— START —

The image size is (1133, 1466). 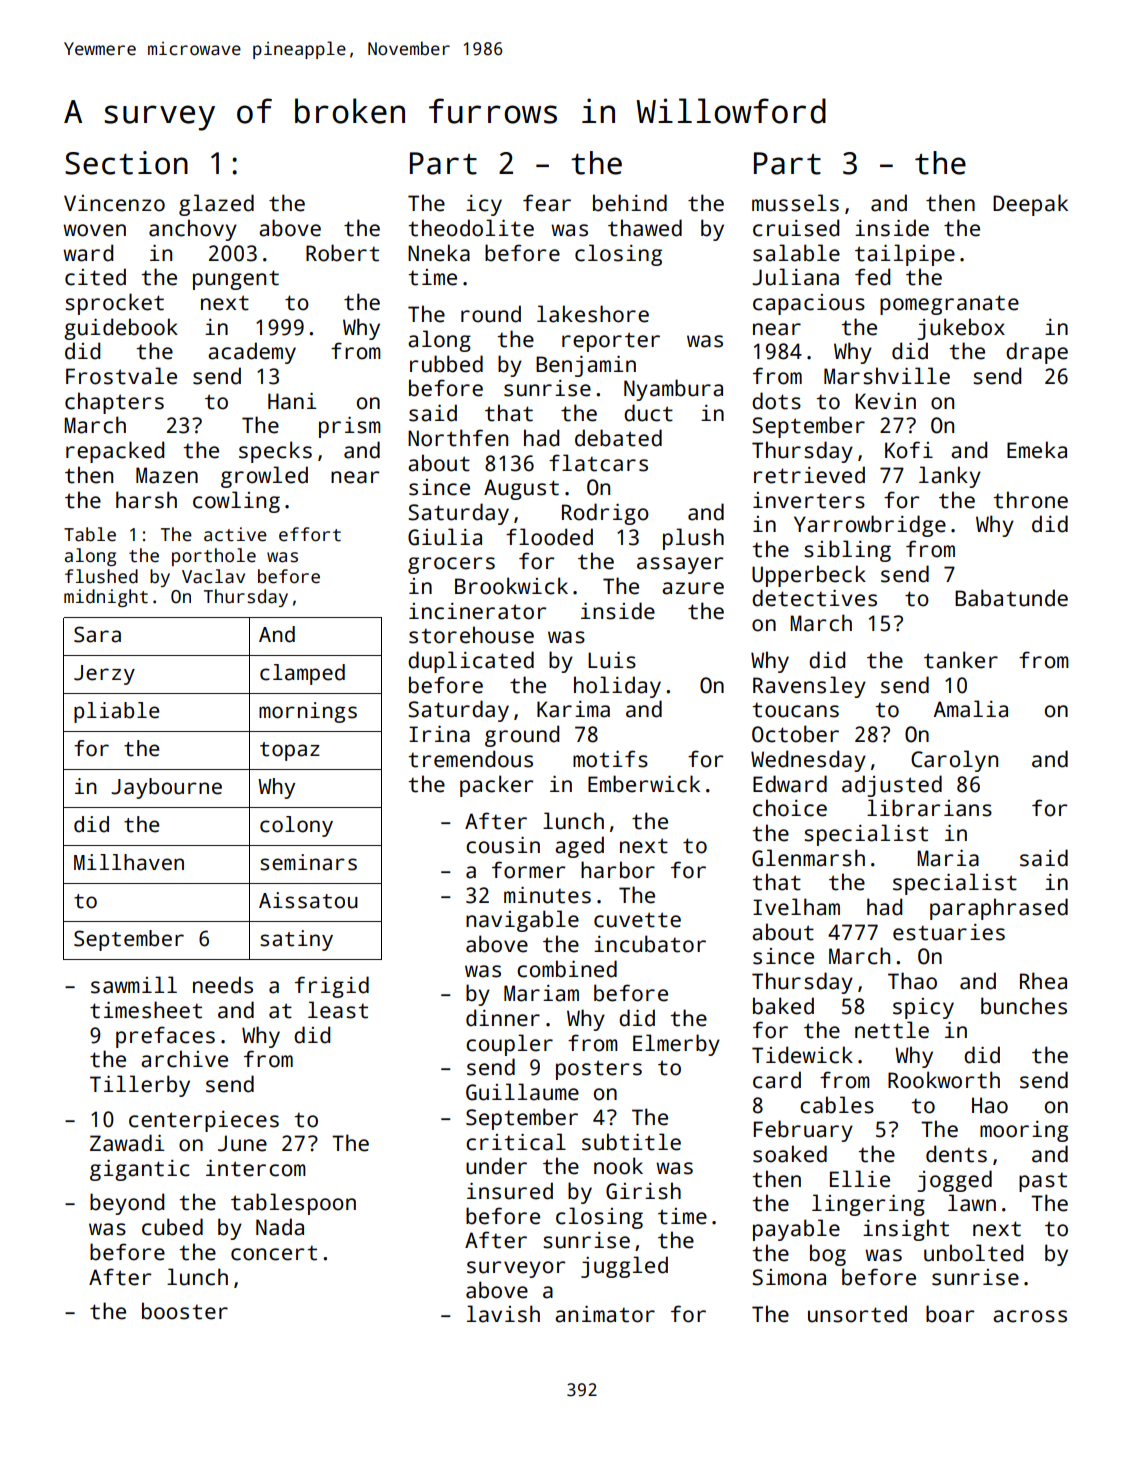 I want to click on prefaces, so click(x=165, y=1037).
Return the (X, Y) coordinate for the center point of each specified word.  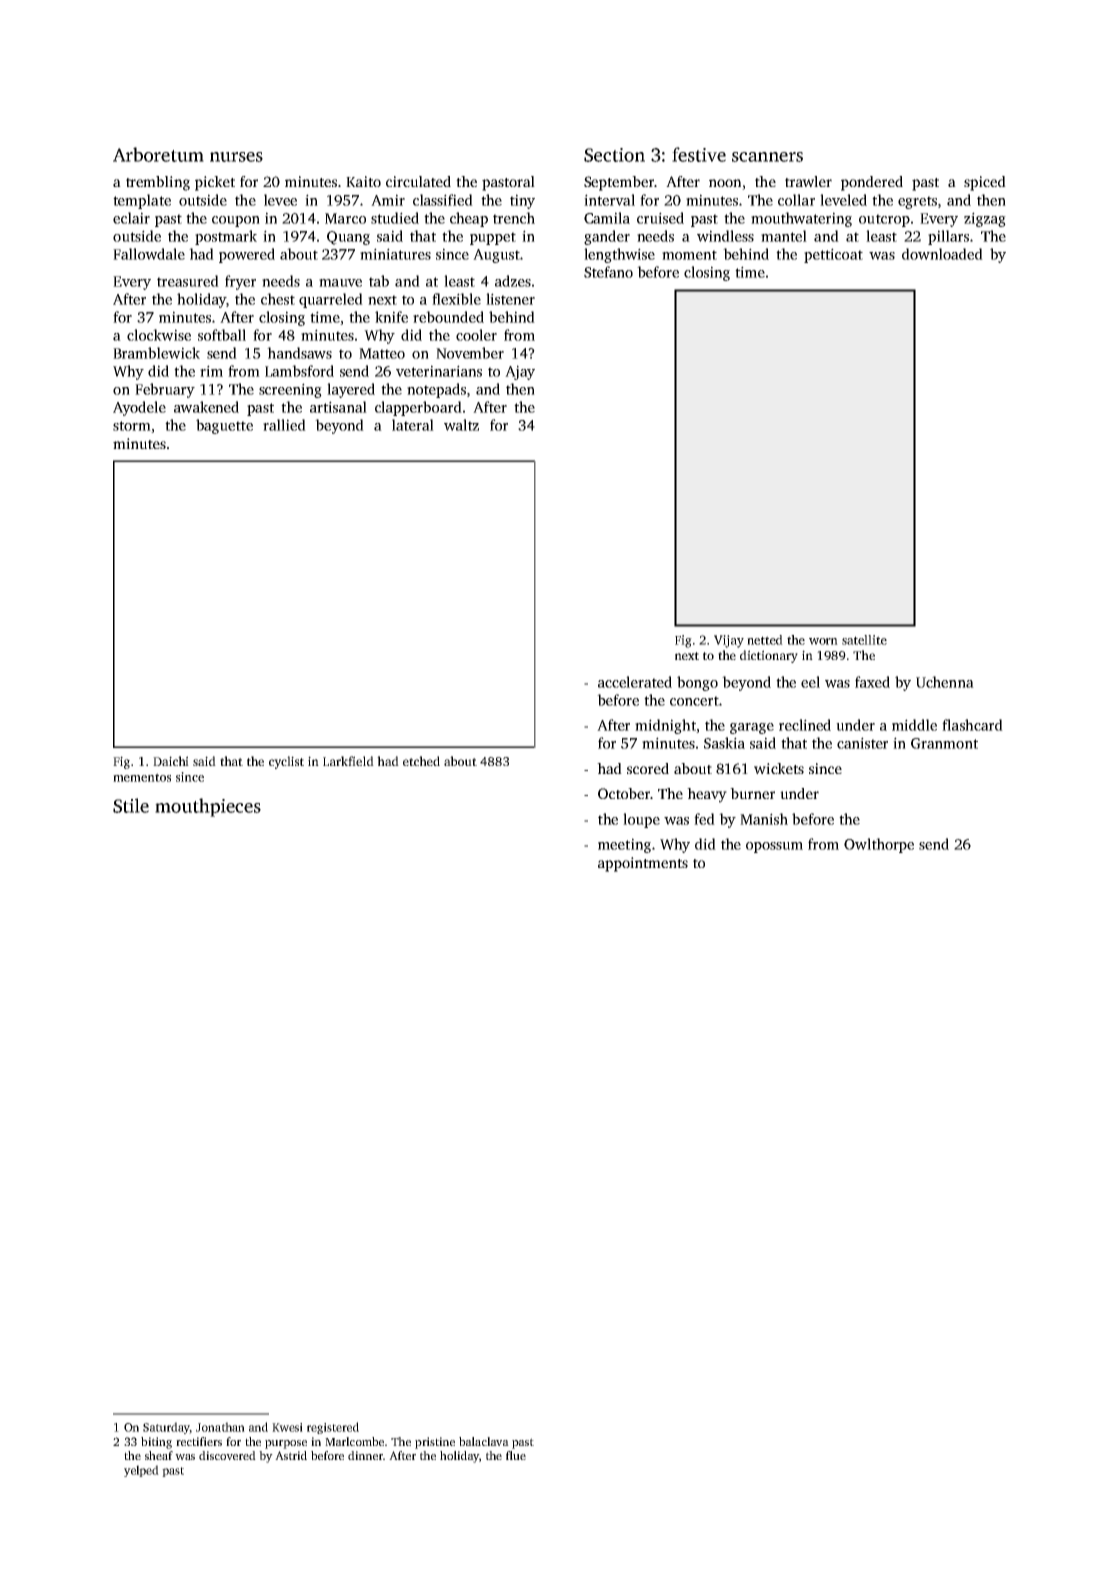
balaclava (484, 1441)
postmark (226, 237)
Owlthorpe (879, 845)
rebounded (448, 317)
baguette (224, 426)
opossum (774, 847)
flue (516, 1455)
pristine (435, 1443)
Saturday (166, 1428)
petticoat (833, 255)
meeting (624, 845)
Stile (131, 805)
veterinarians (439, 371)
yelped (141, 1471)
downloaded (942, 254)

— END —

--- TASK ---
Scale every x and y coordinate in the answers by 1.65, rounding to whole numbers with halves rounded up, and give back the part of the listing that opens with the line containing "pristine (435, 1443)" and runs through the end of the listing, both ends included. Reproduce only those lines, each with its word.

--- EXERCISE RESPONSE ---
pristine (718, 2381)
Saturday (274, 2356)
petticoat (1374, 421)
meeting (1030, 1394)
Stile (216, 1328)
veterinarians (724, 612)
yelped (233, 2427)
downloaded (1554, 419)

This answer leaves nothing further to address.